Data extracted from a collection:
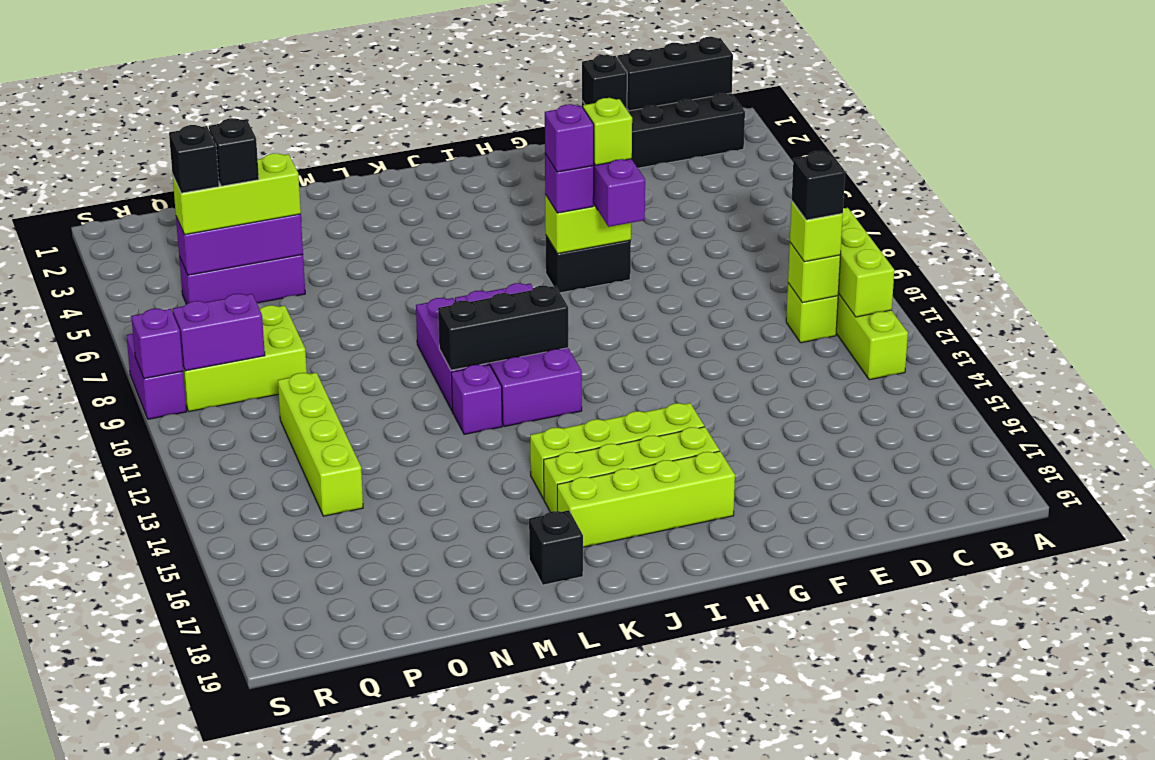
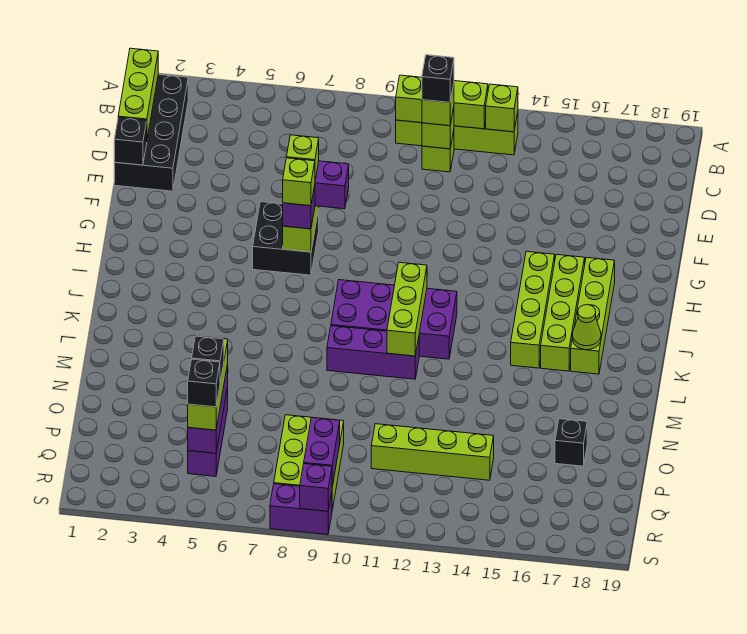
black brick B1:D1 level 2 -> lime brick B1:D1 level 2
none -> lime brick B13 level 2
black brick G7:H7 level 1 -> black brick G6:H7 level 1
purple brick H7 level 4 -> lime brick H7 level 4
black brick J11:L11 level 2 -> lime brick J11:L11 level 2
none -> lime cone K17 level 2
purple brick L12 level 1 -> none
black brick L18 level 1 -> black brick O17 level 1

Work required:
Only the lines from the one containing "purple brick H7" through the final line of the data belong in the answer, repeated exactly.

Written solution:
purple brick H7 level 4 -> lime brick H7 level 4
black brick J11:L11 level 2 -> lime brick J11:L11 level 2
none -> lime cone K17 level 2
purple brick L12 level 1 -> none
black brick L18 level 1 -> black brick O17 level 1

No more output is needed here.